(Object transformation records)
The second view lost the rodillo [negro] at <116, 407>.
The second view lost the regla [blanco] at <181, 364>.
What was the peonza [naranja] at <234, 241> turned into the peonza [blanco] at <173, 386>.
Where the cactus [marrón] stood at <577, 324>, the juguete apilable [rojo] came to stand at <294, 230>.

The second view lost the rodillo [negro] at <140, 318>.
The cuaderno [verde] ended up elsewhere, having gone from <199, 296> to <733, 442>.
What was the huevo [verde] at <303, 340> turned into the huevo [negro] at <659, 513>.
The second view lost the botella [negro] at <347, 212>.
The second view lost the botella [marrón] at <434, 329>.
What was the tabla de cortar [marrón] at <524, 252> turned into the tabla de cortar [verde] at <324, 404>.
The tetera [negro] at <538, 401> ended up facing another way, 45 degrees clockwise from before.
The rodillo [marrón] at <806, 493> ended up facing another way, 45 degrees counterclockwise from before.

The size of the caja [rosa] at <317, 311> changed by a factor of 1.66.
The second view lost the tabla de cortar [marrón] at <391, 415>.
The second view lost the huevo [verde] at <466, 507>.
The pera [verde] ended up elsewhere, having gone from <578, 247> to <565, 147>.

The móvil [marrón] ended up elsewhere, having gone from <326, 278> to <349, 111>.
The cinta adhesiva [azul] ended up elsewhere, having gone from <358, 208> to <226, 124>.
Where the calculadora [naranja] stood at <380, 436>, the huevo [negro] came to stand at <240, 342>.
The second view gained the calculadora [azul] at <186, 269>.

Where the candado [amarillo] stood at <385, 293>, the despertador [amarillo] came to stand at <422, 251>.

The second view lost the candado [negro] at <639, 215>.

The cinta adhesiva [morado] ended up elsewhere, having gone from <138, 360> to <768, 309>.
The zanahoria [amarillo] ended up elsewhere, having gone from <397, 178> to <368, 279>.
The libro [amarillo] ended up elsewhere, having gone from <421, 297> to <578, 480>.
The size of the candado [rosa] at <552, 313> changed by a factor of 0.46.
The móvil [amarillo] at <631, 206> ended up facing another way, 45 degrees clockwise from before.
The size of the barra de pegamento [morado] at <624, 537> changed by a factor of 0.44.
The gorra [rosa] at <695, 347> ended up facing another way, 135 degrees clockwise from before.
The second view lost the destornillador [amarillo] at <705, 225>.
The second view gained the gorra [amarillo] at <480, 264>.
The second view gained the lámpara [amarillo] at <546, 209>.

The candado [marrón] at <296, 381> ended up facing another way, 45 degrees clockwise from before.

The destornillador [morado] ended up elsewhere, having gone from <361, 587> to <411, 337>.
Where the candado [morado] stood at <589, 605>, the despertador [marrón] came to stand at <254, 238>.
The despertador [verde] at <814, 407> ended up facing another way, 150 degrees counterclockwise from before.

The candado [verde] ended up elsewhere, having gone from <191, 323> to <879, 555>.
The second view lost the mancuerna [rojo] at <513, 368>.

* DIRECTIONS *
The lines above, from the start of the records through the one containing "What was the peonza", are to be printed exactly, and nothing else is to be included.

* ANSWER TO THE EXERCISE *
The second view lost the rodillo [negro] at <116, 407>.
The second view lost the regla [blanco] at <181, 364>.
What was the peonza [naranja] at <234, 241> turned into the peonza [blanco] at <173, 386>.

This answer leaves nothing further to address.